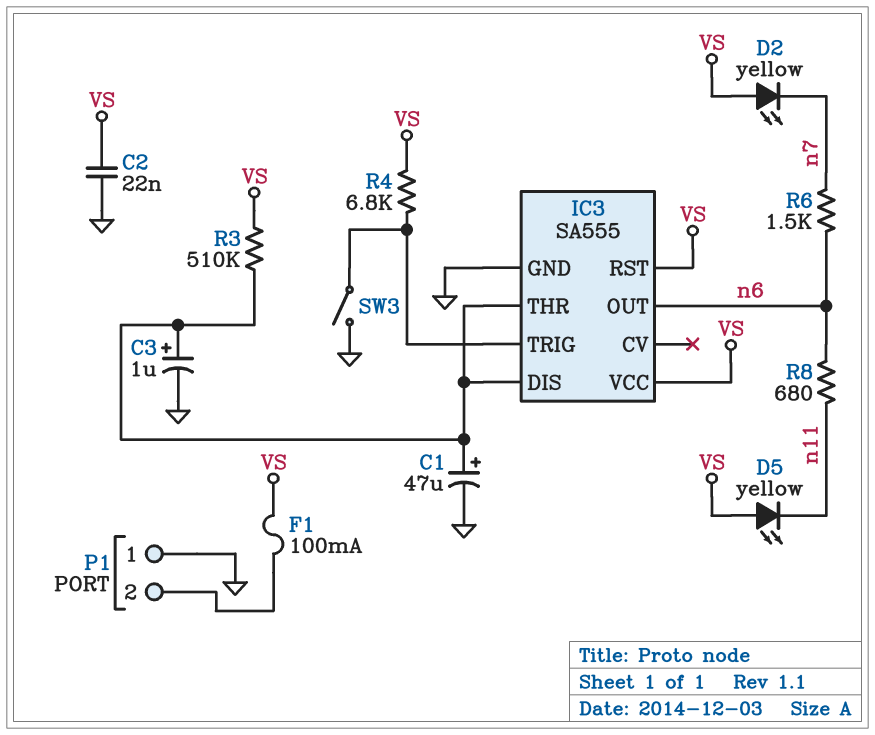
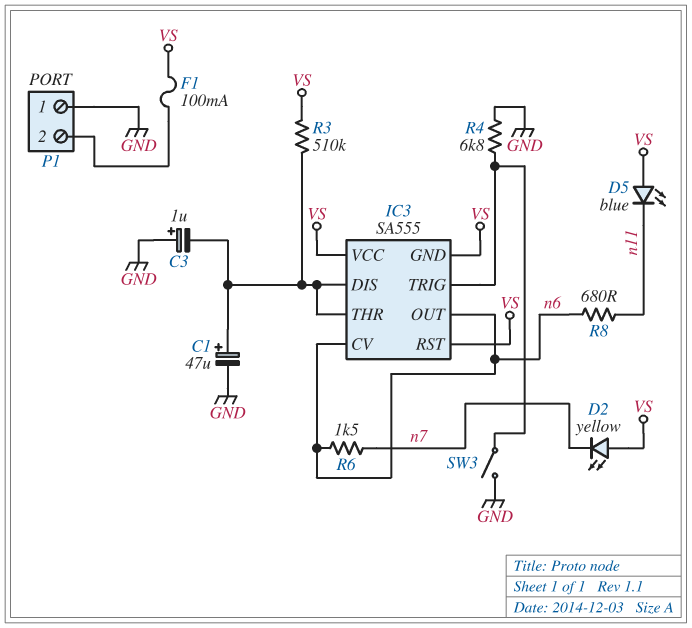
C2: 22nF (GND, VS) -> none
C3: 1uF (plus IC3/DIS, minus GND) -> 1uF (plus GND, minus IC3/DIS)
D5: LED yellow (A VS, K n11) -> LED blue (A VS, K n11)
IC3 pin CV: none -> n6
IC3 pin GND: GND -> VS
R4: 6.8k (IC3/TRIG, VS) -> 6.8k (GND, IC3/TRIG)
==
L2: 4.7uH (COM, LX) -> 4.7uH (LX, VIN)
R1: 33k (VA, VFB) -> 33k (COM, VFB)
...
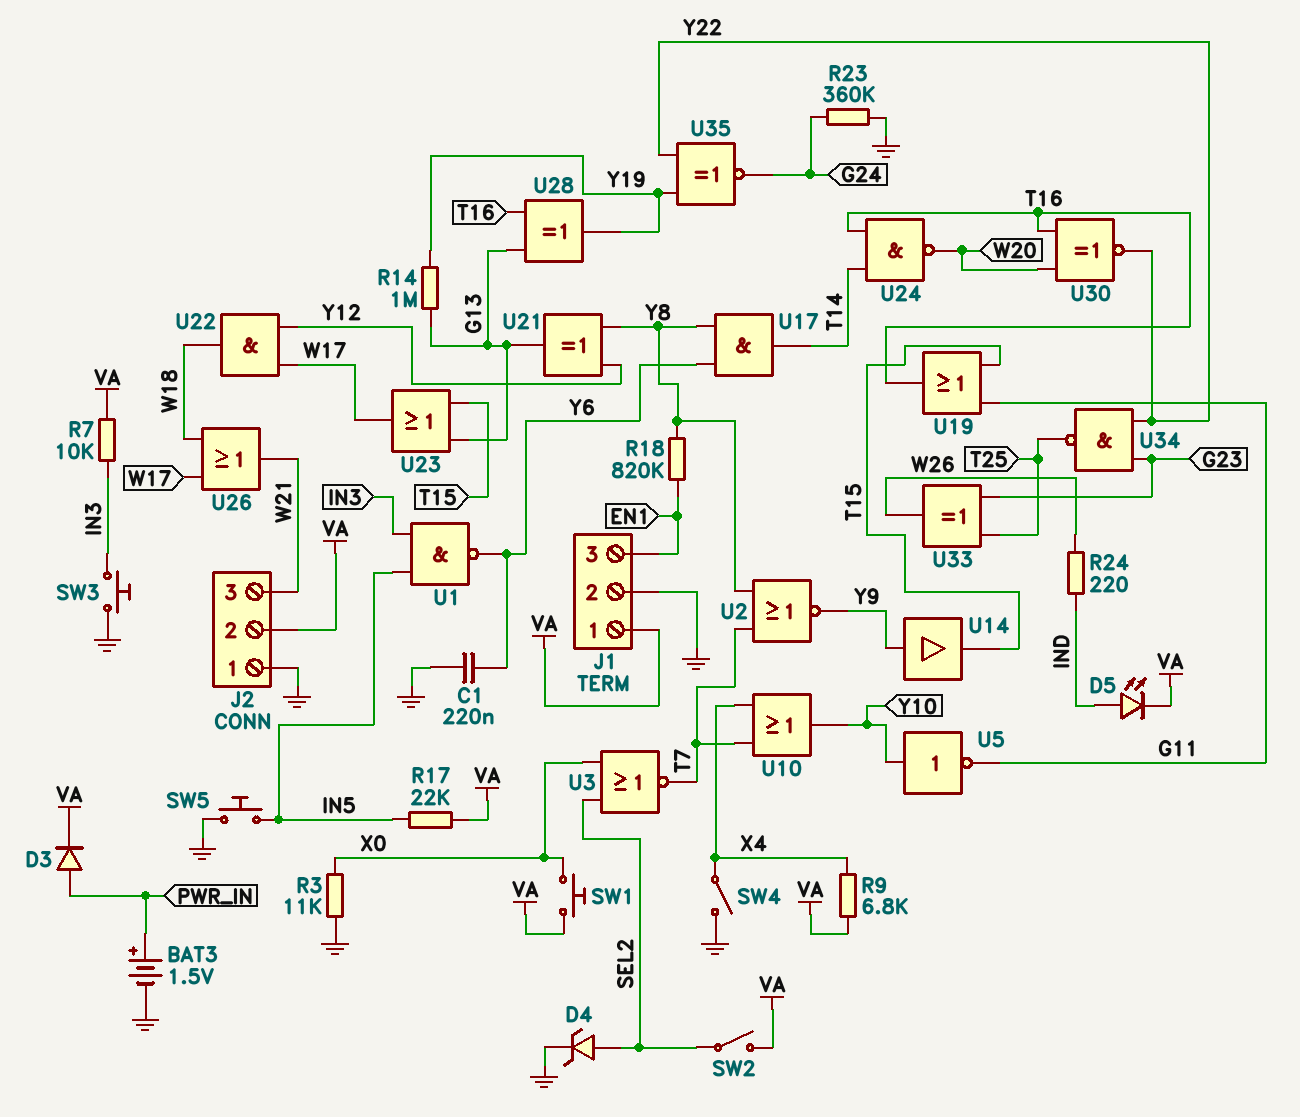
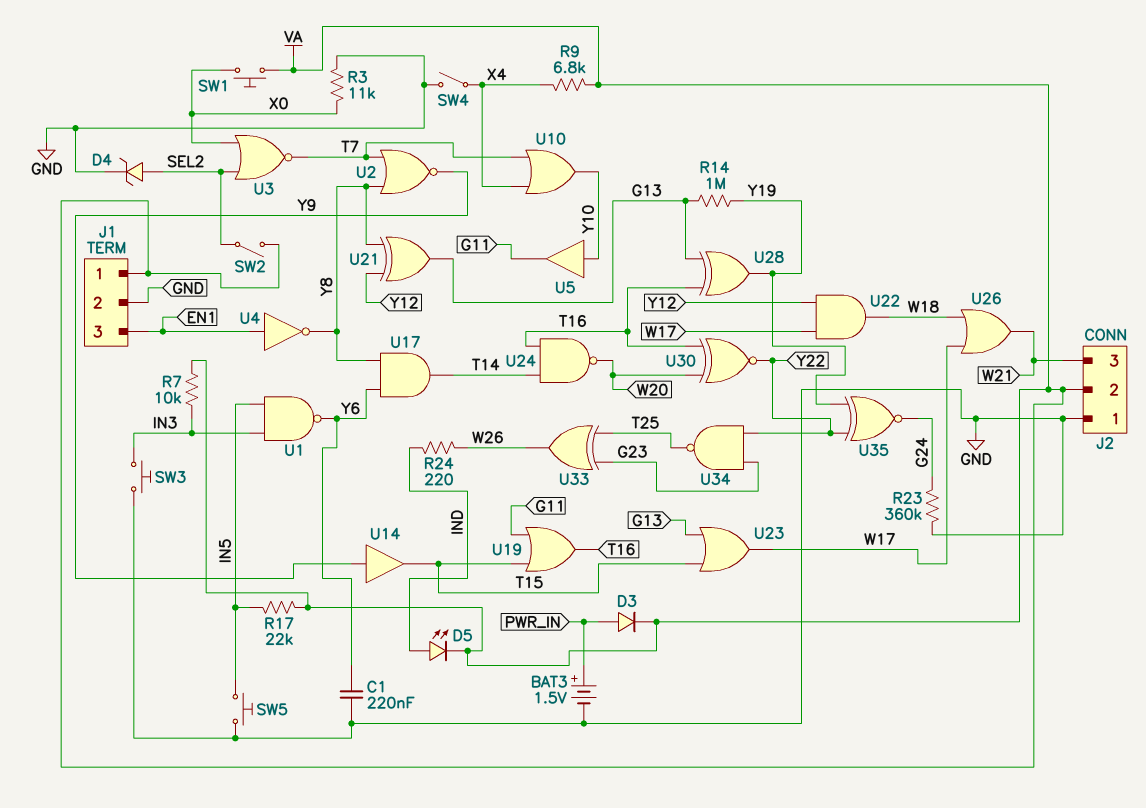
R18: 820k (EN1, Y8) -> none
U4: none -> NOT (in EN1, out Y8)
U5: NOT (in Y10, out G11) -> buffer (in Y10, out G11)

What is required: Scan the data above for the word "none". Copy every line in which it is found.

Written response:
C2: 22nF (GND, VS) -> none
IC3 pin CV: none -> n6
R18: 820k (EN1, Y8) -> none
U4: none -> NOT (in EN1, out Y8)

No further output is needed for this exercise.